_GIVEN RECORDS_.
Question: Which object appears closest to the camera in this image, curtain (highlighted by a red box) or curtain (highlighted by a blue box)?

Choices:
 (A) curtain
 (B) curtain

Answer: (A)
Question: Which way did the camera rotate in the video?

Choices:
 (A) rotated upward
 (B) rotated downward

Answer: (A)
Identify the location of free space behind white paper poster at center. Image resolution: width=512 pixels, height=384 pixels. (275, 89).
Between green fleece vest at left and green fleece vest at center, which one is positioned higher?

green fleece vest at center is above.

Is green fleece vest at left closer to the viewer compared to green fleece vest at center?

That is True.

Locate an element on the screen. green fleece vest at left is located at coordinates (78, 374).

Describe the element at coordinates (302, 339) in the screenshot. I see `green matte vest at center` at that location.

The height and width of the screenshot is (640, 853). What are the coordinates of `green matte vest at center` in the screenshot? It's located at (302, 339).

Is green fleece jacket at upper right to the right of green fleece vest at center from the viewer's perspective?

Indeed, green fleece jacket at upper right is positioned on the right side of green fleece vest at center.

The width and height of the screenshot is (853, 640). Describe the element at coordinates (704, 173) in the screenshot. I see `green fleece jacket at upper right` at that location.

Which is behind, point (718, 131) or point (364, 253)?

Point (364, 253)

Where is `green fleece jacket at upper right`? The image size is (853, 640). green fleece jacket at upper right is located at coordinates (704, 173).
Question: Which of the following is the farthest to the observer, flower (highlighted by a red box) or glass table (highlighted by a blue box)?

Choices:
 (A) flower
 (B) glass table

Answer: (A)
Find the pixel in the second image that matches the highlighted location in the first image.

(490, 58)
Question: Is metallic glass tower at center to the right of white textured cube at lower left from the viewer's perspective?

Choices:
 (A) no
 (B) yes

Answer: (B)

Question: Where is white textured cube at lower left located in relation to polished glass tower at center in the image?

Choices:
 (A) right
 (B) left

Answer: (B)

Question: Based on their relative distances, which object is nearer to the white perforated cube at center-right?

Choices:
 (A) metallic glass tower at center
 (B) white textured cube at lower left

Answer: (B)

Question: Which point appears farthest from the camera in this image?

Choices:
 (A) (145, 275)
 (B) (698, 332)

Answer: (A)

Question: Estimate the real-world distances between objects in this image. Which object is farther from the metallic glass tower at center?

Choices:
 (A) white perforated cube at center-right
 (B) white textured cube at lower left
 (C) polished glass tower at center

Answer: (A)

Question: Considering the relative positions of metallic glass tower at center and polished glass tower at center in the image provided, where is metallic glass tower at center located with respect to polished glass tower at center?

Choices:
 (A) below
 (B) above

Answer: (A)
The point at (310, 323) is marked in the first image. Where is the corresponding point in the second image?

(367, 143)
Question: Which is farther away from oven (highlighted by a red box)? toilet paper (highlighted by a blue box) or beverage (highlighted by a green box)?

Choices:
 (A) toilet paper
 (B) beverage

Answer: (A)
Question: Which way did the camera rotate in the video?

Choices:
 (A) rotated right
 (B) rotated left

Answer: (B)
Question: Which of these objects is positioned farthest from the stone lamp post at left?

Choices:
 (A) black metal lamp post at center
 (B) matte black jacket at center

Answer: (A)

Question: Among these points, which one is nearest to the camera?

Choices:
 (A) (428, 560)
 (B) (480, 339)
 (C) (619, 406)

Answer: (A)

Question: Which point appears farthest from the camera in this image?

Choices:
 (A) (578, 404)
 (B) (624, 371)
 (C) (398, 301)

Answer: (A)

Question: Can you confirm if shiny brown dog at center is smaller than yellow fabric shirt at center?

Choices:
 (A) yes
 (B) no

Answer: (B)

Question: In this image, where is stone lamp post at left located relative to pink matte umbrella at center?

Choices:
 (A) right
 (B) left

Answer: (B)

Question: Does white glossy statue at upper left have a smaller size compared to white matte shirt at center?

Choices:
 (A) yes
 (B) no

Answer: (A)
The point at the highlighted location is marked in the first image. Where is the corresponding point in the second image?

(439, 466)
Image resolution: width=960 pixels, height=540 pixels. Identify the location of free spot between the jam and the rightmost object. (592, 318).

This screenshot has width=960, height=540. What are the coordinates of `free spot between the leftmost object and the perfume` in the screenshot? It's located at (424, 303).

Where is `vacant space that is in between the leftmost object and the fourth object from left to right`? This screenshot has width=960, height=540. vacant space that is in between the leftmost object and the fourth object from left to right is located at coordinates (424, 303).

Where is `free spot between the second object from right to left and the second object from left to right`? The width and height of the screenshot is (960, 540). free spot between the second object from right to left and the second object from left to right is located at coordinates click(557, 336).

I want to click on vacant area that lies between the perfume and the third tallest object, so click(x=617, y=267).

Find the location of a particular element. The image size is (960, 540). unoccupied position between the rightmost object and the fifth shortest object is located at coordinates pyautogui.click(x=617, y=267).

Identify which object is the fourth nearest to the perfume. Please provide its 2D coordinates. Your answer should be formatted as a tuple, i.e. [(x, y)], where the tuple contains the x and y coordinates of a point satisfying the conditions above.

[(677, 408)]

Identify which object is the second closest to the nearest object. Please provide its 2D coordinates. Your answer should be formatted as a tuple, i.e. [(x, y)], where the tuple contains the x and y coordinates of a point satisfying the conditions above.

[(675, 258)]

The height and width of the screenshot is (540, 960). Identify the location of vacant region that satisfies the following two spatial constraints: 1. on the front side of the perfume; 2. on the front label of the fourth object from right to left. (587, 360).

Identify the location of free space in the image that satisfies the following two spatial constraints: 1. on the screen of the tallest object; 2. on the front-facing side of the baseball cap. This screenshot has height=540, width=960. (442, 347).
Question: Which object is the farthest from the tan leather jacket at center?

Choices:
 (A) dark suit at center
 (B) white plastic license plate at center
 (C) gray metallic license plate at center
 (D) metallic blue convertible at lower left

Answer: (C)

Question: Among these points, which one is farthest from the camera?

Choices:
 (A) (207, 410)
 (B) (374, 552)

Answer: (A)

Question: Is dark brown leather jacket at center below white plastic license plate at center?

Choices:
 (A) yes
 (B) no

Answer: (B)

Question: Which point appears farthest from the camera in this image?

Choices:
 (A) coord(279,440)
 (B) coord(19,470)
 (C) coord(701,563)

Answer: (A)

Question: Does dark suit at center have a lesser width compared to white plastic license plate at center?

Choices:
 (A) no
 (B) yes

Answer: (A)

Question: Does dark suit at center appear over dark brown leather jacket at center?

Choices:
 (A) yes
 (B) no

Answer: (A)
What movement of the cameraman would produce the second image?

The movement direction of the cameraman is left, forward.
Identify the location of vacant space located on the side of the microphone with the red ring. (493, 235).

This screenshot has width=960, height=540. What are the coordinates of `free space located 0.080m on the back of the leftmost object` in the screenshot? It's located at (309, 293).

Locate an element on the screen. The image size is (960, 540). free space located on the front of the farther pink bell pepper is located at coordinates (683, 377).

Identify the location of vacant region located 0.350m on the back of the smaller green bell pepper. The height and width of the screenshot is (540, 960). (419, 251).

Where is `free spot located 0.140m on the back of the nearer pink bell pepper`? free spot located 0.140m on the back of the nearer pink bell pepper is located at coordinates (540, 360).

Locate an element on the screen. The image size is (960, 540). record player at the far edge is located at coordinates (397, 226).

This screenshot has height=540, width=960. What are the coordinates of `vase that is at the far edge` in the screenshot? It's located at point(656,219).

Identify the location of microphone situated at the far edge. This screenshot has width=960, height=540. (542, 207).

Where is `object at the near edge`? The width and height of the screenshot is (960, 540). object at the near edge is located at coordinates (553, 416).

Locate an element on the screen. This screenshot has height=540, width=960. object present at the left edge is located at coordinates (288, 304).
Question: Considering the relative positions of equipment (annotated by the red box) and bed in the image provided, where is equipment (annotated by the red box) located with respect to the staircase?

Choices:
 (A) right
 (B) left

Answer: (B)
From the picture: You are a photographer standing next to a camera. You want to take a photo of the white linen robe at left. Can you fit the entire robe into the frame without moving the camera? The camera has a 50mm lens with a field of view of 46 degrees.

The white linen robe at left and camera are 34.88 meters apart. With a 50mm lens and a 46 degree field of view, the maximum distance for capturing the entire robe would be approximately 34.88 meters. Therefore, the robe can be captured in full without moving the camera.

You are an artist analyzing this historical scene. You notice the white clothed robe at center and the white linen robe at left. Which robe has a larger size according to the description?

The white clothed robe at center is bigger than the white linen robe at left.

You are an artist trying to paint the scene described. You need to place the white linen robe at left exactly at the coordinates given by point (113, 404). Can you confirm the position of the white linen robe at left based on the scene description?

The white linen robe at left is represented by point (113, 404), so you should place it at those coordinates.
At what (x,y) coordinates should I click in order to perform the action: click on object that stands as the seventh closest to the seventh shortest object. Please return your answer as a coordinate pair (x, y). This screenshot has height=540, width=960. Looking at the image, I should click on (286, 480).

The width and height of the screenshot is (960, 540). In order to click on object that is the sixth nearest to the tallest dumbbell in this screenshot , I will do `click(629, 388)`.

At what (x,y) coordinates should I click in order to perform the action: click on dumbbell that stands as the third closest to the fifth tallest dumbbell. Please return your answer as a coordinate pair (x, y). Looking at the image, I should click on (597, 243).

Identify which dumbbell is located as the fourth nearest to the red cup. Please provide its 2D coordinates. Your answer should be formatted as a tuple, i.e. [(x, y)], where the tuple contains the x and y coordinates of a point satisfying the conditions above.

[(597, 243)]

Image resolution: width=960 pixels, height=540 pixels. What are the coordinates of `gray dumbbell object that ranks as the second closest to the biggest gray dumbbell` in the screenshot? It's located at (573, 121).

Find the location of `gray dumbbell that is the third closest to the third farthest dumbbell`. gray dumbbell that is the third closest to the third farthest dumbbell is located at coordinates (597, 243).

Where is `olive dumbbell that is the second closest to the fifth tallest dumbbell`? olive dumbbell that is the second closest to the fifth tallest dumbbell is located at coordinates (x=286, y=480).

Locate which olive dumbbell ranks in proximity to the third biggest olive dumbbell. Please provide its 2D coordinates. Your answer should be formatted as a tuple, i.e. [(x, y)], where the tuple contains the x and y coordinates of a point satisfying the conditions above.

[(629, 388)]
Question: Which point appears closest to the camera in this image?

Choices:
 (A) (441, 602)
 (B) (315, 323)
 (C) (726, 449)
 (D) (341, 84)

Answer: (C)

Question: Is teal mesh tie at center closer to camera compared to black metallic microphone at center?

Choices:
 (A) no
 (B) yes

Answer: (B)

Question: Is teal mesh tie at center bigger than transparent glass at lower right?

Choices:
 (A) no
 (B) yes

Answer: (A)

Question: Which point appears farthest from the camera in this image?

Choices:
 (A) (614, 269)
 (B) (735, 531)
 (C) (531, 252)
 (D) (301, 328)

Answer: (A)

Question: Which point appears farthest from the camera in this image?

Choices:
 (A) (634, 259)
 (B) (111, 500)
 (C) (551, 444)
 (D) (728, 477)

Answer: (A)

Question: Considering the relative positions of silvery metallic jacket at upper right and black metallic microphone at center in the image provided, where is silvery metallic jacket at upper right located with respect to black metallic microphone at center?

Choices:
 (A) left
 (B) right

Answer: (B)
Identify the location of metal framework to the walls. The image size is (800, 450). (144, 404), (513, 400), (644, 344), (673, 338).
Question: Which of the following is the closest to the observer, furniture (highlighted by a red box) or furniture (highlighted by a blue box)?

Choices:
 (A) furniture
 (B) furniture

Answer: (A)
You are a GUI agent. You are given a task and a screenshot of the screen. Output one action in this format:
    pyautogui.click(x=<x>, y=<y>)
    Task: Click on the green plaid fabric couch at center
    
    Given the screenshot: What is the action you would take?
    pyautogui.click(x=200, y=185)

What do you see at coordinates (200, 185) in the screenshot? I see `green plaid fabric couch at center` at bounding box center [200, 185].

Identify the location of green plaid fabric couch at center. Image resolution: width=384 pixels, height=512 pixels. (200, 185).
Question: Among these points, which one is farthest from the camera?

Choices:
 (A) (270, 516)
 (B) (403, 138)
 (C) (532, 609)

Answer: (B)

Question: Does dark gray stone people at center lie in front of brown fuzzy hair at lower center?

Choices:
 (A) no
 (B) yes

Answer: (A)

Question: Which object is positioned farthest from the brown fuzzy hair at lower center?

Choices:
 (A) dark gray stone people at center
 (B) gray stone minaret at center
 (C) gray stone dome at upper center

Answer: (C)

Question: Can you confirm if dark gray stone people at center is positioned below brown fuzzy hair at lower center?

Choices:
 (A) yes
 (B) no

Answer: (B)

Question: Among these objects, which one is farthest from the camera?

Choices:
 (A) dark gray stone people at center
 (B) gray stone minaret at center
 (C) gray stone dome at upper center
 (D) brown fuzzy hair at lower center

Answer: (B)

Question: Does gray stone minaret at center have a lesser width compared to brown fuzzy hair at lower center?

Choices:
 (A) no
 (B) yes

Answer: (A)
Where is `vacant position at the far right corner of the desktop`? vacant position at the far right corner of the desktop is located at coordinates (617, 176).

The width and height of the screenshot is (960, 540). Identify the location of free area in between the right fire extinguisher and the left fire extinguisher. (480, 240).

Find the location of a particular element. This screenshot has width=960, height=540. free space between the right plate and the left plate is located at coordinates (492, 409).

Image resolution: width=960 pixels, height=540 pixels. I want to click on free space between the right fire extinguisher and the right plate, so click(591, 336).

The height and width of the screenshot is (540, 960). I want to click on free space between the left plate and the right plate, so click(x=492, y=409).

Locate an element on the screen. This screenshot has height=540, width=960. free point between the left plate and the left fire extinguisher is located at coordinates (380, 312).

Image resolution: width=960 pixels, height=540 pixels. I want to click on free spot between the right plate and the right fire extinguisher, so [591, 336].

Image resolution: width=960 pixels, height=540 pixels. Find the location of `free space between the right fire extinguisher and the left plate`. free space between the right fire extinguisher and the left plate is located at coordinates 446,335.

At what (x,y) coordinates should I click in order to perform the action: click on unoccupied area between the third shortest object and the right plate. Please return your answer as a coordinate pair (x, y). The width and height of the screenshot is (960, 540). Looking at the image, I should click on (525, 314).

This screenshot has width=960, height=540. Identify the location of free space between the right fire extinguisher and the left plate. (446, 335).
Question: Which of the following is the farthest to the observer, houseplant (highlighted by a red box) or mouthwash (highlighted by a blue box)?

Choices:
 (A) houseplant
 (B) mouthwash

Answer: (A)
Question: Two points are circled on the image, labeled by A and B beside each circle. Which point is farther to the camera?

_PROBLEM TO SOLVE_.
Find every line in the records above that contains the word "spot", and copy each of those lines in full.

_FINAL ANSWER_.
Image resolution: width=960 pixels, height=540 pixels. Identify the location of free spot between the jam and the rightmost object. (592, 318).
This screenshot has width=960, height=540. What are the coordinates of `free spot between the leftmost object and the perfume` in the screenshot? It's located at (424, 303).
Where is `free spot between the second object from right to left and the second object from left to right`? The width and height of the screenshot is (960, 540). free spot between the second object from right to left and the second object from left to right is located at coordinates click(557, 336).
Where is `free spot located 0.140m on the back of the nearer pink bell pepper`? free spot located 0.140m on the back of the nearer pink bell pepper is located at coordinates (540, 360).
Image resolution: width=960 pixels, height=540 pixels. I want to click on free spot between the right plate and the right fire extinguisher, so [591, 336].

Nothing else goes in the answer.